▶ INFORMAÇÕES REGISTRADAS

:::::

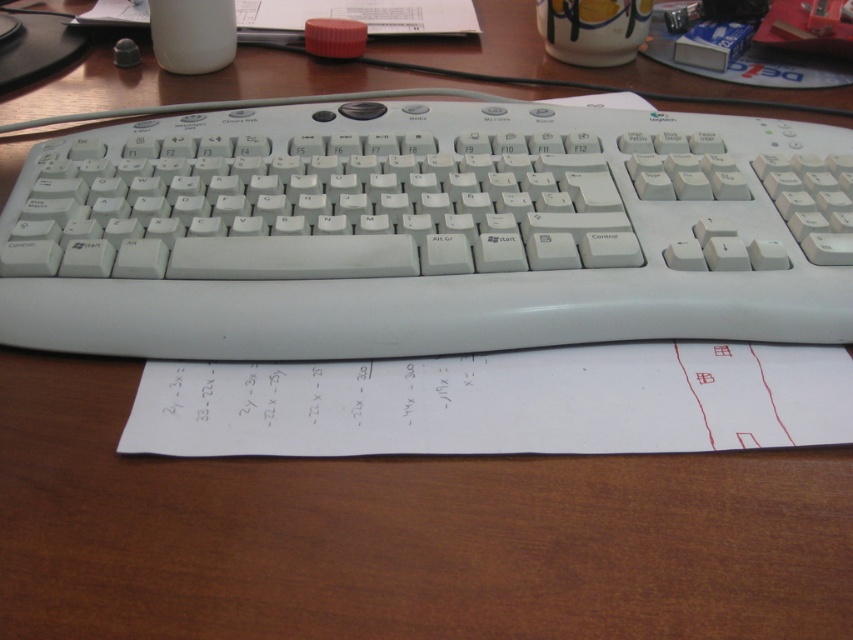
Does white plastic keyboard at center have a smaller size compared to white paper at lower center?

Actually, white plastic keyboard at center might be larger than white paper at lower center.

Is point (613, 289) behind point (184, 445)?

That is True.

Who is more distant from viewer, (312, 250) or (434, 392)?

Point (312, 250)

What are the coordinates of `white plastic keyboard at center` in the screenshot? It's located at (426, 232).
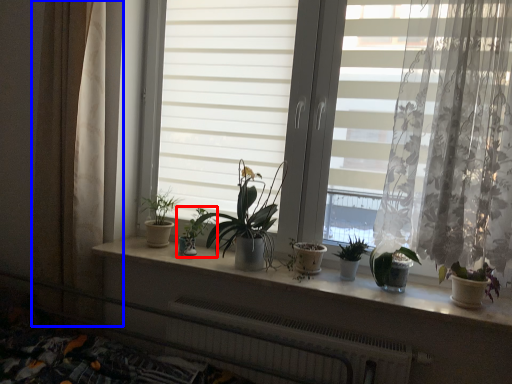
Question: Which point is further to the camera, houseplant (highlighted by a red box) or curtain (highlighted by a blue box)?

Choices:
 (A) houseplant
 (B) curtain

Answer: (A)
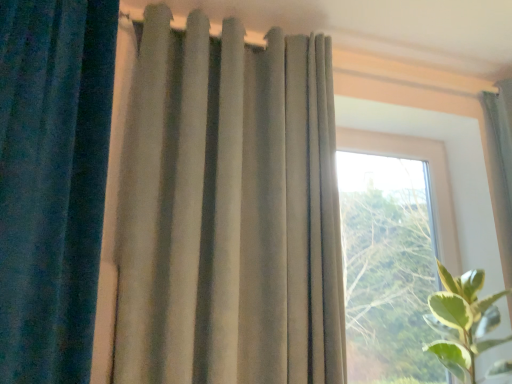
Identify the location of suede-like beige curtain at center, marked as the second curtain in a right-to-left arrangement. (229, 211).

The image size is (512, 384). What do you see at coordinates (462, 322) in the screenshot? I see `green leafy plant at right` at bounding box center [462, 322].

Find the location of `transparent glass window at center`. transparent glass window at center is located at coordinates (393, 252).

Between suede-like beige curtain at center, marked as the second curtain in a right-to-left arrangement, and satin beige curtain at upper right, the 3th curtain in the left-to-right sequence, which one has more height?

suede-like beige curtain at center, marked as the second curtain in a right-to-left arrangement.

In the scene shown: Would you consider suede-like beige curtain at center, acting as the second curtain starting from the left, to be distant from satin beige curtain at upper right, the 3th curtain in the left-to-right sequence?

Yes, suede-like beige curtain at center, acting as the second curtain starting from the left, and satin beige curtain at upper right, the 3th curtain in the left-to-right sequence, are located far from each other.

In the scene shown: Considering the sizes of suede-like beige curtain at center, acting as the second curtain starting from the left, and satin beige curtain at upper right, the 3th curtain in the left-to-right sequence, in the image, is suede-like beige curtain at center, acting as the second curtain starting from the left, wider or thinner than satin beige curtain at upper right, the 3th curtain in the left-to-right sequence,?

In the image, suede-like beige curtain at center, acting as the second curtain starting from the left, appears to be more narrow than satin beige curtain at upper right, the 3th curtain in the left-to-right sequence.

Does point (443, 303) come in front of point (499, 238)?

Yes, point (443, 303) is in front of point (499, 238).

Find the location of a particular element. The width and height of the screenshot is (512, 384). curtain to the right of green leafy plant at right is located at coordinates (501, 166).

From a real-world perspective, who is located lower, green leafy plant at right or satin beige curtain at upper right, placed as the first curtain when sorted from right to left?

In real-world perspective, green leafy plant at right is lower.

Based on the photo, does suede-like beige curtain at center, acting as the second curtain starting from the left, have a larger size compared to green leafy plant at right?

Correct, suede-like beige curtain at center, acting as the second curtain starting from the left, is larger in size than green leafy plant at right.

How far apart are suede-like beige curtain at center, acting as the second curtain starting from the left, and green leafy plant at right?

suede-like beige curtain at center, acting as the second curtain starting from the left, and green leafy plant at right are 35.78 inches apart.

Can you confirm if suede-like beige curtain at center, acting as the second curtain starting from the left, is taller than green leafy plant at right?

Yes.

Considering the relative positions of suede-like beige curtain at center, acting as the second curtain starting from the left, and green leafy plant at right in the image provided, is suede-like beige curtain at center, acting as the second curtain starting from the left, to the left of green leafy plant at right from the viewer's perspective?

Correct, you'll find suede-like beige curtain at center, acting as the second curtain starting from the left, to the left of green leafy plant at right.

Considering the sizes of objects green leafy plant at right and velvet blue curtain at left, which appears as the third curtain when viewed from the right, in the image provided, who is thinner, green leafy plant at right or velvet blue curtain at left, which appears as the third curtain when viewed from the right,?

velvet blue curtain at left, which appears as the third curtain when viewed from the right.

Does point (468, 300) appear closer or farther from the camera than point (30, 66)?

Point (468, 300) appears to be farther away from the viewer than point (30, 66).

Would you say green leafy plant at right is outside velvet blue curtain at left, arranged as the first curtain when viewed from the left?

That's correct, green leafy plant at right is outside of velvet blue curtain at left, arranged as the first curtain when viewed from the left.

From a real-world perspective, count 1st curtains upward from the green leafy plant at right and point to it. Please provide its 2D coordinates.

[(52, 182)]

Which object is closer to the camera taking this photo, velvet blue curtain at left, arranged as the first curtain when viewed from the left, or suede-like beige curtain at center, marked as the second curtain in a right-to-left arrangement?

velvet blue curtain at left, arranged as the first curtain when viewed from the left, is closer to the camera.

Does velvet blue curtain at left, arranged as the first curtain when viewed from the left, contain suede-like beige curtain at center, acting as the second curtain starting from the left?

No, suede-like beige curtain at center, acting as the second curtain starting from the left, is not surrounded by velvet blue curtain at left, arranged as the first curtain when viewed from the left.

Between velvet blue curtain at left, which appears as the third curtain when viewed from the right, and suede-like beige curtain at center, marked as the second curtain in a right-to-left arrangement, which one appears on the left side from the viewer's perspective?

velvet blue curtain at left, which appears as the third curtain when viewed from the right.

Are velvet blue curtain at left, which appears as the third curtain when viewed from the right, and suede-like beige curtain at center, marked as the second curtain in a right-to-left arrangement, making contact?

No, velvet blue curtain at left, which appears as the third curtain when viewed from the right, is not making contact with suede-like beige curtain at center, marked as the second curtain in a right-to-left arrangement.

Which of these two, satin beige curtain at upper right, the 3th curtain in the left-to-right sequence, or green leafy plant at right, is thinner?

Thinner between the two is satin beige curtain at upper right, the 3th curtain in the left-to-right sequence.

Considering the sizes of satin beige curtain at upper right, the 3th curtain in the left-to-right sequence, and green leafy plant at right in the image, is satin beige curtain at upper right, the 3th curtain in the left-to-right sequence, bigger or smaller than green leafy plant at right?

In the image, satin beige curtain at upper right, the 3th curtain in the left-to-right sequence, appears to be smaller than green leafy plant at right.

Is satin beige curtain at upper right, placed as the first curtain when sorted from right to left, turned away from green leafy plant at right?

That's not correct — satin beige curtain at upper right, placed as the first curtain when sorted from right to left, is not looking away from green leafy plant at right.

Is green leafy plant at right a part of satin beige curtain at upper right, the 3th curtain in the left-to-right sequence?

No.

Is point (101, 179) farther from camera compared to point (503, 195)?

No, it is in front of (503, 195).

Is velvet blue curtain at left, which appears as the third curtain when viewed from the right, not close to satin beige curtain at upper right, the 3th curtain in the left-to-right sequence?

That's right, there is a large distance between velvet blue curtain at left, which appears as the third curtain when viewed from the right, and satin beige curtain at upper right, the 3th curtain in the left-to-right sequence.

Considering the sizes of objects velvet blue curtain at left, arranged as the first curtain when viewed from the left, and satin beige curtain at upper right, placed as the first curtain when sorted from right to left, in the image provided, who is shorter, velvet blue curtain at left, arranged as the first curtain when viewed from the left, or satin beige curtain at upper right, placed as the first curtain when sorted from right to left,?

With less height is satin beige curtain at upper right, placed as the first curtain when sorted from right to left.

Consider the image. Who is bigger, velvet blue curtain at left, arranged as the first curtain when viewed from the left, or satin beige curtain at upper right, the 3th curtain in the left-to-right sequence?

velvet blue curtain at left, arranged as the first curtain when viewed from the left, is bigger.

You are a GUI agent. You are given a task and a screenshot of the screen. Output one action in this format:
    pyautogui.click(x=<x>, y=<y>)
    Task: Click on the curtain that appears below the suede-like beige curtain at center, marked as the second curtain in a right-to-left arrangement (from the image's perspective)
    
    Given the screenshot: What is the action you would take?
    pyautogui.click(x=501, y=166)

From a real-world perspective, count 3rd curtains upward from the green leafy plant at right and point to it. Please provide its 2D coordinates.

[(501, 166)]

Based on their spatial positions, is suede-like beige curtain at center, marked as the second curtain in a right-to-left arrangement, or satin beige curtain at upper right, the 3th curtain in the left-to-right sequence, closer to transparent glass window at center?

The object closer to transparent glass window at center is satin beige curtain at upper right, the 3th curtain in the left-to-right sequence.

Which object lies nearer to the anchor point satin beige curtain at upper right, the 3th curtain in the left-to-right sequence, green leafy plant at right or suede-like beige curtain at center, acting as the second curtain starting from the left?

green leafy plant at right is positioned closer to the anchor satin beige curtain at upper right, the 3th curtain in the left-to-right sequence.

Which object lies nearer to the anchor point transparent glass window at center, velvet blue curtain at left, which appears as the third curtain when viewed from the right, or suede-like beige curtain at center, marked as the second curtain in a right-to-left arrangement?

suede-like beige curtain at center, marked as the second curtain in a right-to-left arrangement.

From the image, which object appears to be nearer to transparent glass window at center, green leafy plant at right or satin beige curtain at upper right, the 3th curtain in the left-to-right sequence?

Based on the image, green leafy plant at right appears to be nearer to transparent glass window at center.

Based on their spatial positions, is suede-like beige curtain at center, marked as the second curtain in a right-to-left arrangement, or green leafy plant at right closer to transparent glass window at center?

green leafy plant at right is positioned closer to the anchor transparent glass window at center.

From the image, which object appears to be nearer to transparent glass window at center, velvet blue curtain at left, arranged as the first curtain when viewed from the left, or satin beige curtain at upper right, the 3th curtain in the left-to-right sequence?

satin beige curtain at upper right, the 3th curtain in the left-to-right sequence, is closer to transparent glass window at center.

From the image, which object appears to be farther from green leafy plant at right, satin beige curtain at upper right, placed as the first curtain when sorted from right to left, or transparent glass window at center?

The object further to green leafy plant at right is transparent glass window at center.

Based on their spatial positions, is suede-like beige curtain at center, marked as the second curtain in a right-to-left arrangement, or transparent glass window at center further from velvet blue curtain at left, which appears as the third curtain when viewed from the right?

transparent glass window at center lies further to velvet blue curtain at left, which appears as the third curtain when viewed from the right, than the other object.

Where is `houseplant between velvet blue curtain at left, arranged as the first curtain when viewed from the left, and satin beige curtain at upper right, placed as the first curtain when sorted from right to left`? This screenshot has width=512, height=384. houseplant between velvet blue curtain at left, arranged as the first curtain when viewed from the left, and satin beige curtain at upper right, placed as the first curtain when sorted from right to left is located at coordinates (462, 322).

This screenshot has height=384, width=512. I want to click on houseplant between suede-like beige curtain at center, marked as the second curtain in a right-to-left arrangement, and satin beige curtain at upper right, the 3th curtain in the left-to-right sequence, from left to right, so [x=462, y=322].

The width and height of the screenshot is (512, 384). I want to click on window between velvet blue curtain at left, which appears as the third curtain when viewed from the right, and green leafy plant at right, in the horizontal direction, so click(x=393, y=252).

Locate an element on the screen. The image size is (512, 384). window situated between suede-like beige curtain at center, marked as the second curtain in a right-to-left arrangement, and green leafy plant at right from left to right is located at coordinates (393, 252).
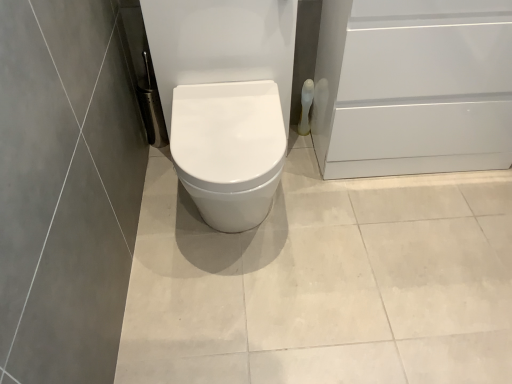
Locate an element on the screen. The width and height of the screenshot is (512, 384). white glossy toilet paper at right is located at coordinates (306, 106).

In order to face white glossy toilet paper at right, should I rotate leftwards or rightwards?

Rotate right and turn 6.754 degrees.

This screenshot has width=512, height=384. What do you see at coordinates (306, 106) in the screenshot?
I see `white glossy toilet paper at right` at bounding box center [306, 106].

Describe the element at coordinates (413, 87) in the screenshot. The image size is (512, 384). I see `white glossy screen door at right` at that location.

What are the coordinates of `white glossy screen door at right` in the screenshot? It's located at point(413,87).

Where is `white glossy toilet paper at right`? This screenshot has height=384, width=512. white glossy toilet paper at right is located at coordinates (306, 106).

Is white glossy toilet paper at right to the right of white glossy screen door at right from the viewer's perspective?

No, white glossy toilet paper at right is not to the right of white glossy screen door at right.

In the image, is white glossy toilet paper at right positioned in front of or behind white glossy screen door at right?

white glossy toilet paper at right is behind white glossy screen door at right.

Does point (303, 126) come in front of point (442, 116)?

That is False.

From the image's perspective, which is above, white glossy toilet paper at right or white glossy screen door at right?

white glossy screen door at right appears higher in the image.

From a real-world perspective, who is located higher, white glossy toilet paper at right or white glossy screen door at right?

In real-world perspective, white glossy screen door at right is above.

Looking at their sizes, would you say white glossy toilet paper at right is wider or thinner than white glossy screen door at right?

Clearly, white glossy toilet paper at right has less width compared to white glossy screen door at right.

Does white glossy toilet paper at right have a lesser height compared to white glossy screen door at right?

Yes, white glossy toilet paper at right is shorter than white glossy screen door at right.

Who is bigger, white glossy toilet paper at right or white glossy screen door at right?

:::::

▶ O QUE FAZER
Reproduza as linhas que começam na que contém "That's not correct" e terminam na que contém "Is velvet blue", trocando "green leafy plant" por "small potted plant" e mantendo todo o restante inalterado.

▶ RESPOSTA DO EXERCÍCIO
That's not correct — satin beige curtain at upper right, placed as the first curtain when sorted from right to left, is not looking away from small potted plant at right.

Is small potted plant at right a part of satin beige curtain at upper right, the 3th curtain in the left-to-right sequence?

No.

Is point (101, 179) farther from camera compared to point (503, 195)?

No, it is in front of (503, 195).

Is velvet blue curtain at left, which appears as the third curtain when viewed from the right, not close to satin beige curtain at upper right, the 3th curtain in the left-to-right sequence?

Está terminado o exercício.